**Work order**
Given the material below, return only the lines starting at the line with "C205: none -> 15uF (plus +5V, minus GND)" and ending at the line with "U204 pin VM: none -> +24V", exactly as they appear.
Records for this task section start
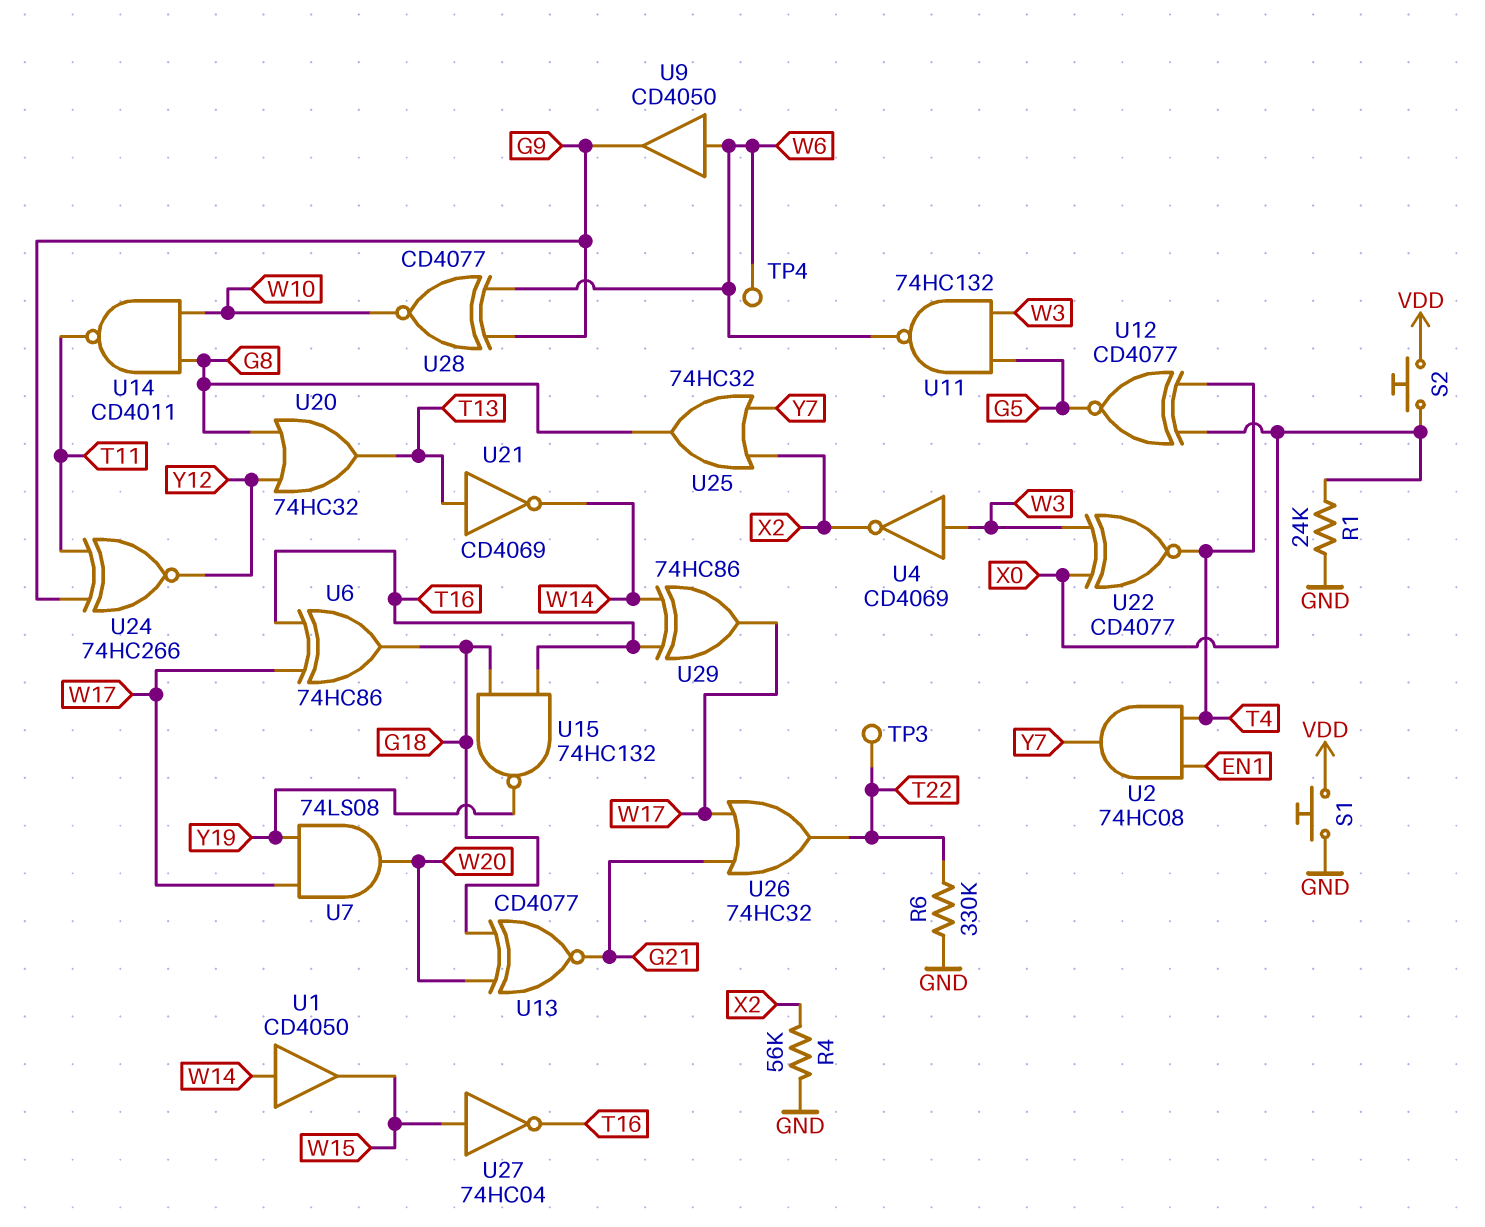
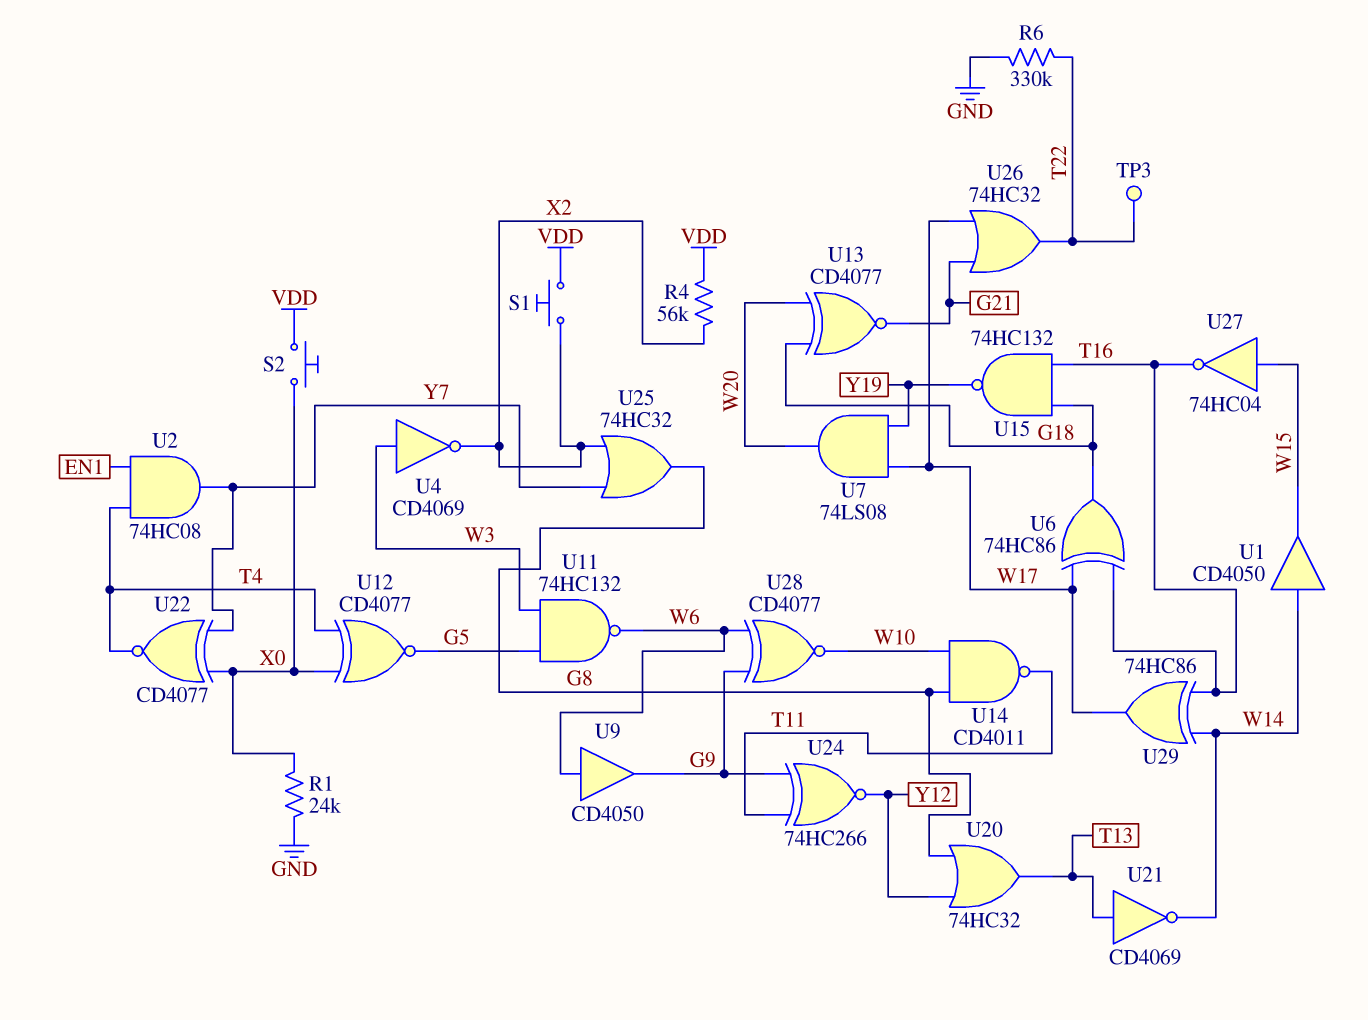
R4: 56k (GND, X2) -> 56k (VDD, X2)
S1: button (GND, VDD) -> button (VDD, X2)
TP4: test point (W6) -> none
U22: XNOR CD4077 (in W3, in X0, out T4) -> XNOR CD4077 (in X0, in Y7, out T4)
Records for this task section end
Records for this task section start
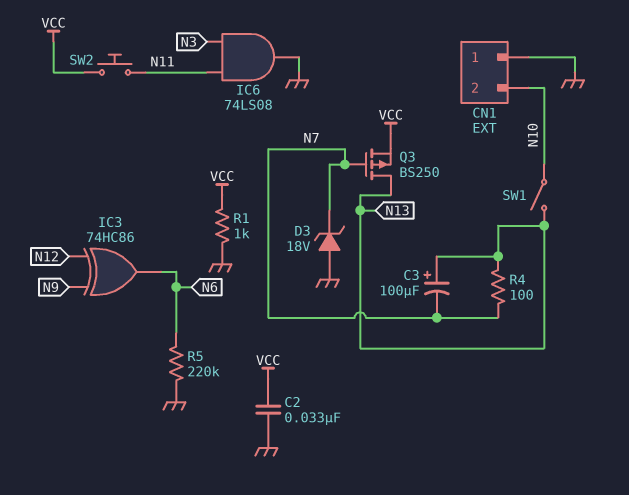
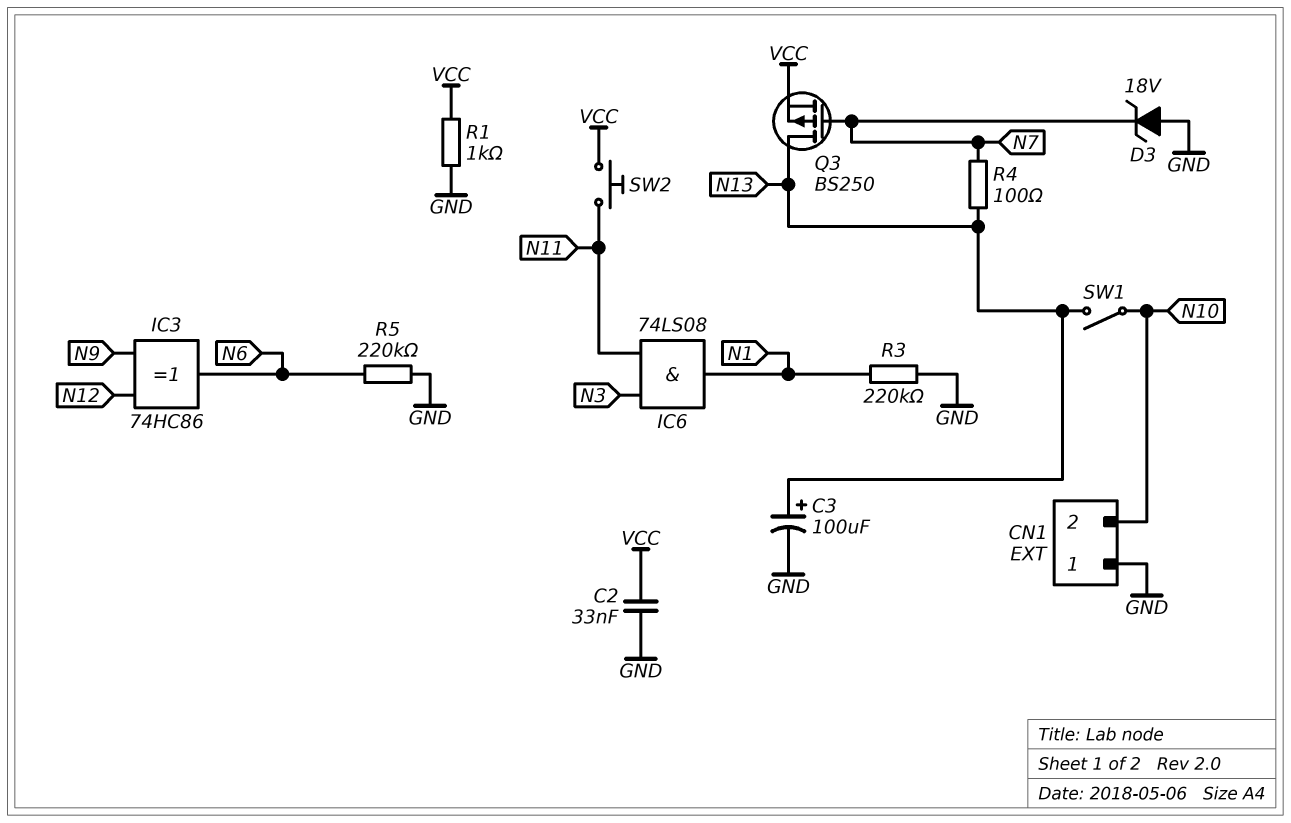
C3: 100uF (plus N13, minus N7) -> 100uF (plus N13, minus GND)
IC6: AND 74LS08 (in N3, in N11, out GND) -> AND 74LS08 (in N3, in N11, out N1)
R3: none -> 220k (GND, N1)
Records for this task section end
Records for this task section start
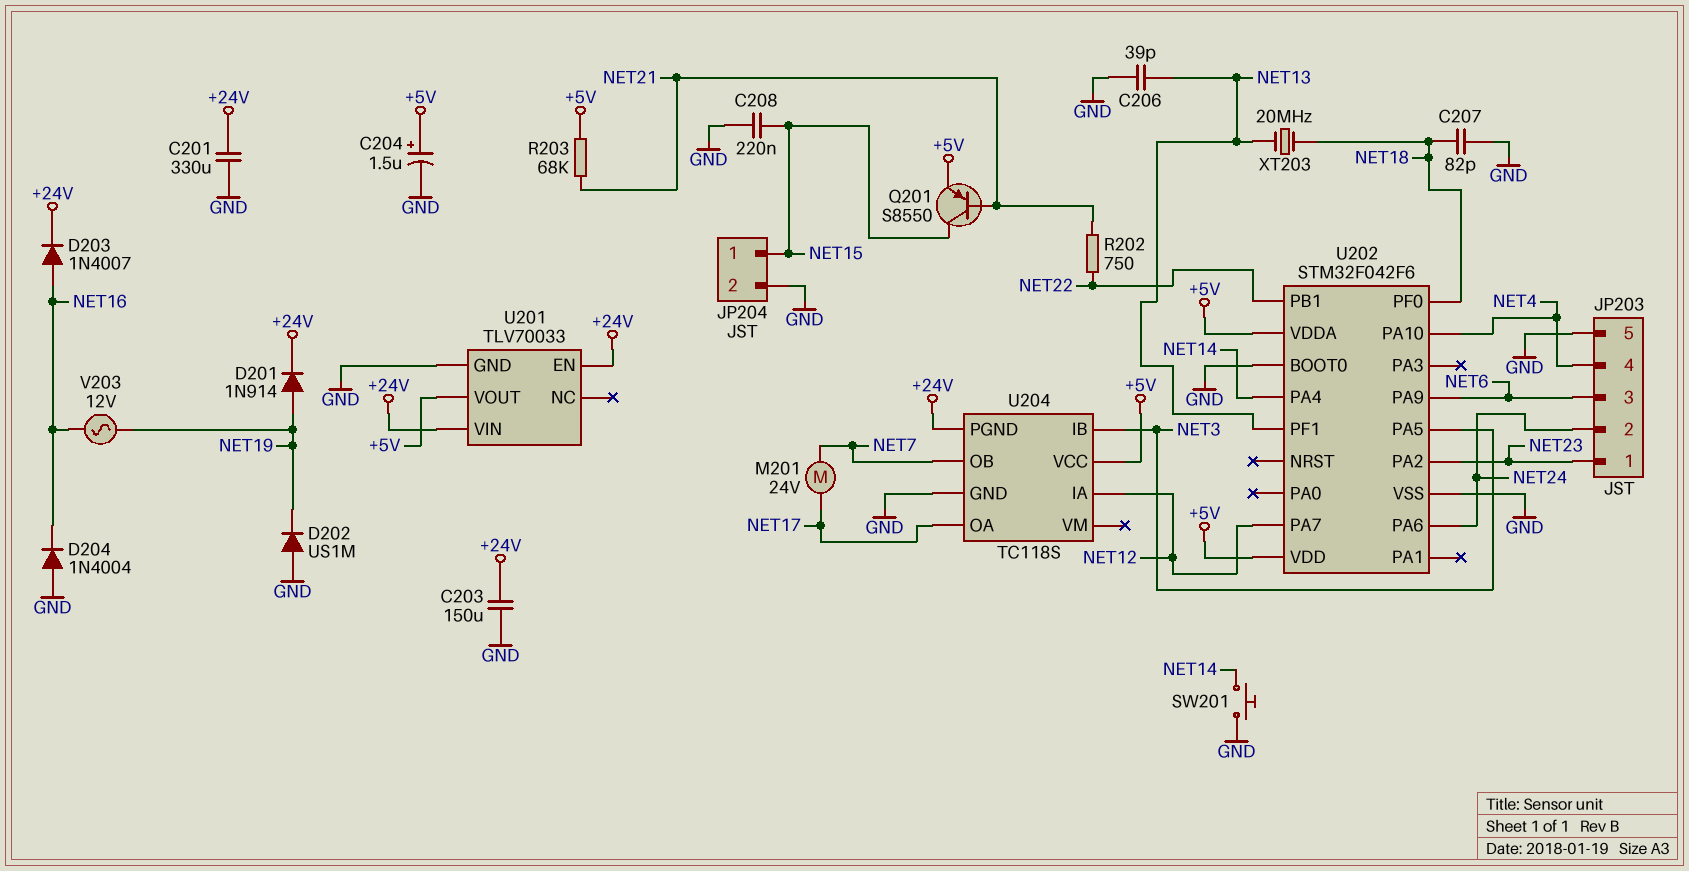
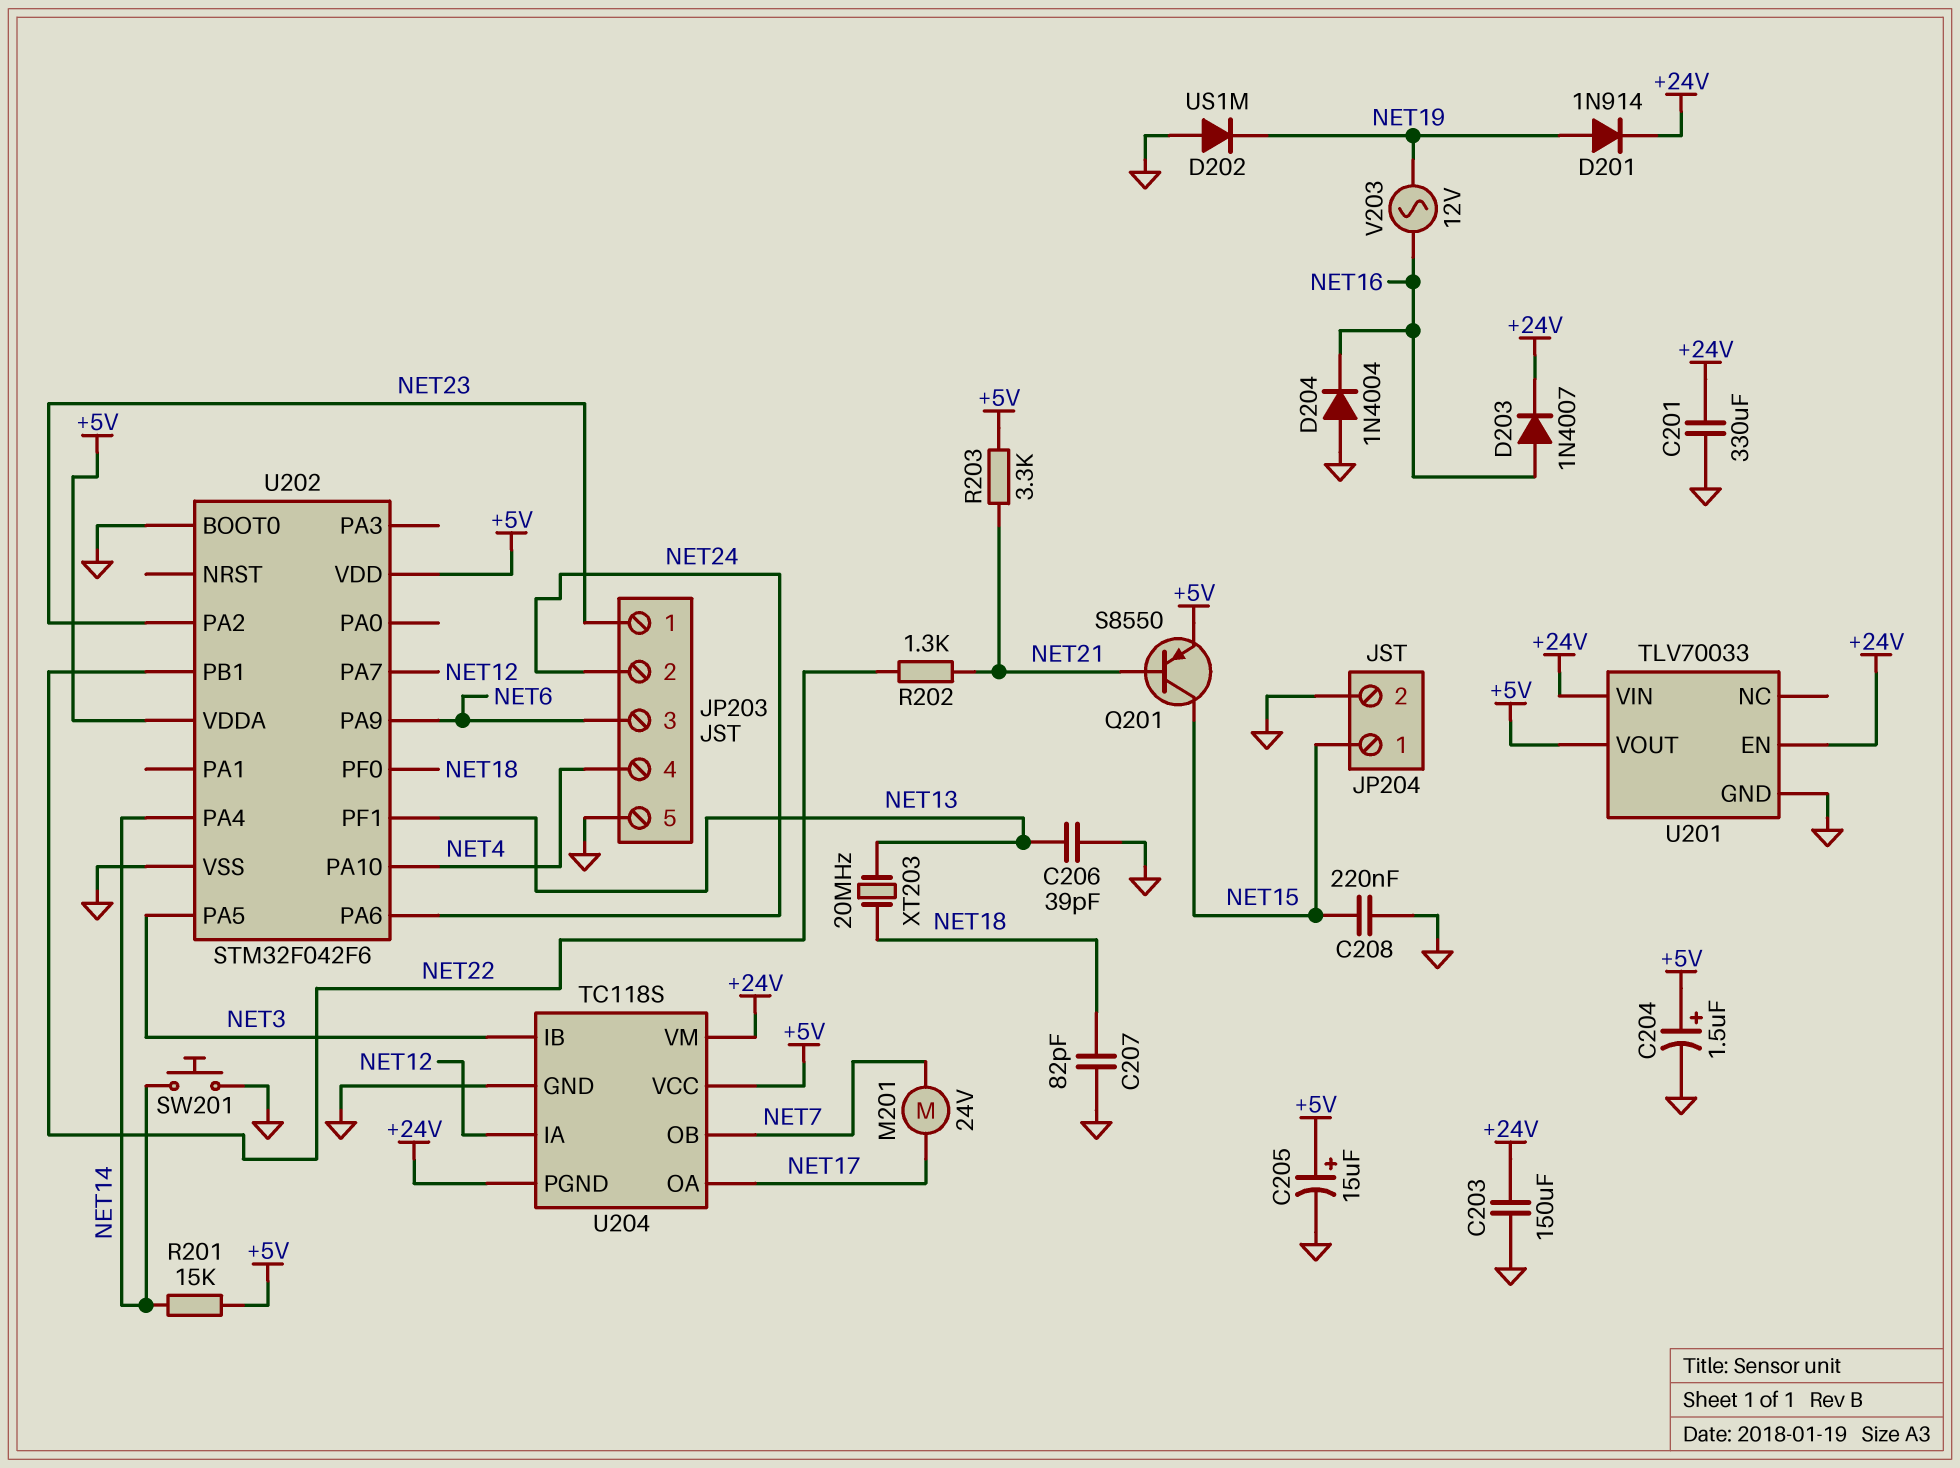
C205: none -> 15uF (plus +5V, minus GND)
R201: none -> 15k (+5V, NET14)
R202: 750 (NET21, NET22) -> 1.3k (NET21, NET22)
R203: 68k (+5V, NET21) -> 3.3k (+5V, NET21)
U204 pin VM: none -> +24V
Records for this task section end
**Response area**
C205: none -> 15uF (plus +5V, minus GND)
R201: none -> 15k (+5V, NET14)
R202: 750 (NET21, NET22) -> 1.3k (NET21, NET22)
R203: 68k (+5V, NET21) -> 3.3k (+5V, NET21)
U204 pin VM: none -> +24V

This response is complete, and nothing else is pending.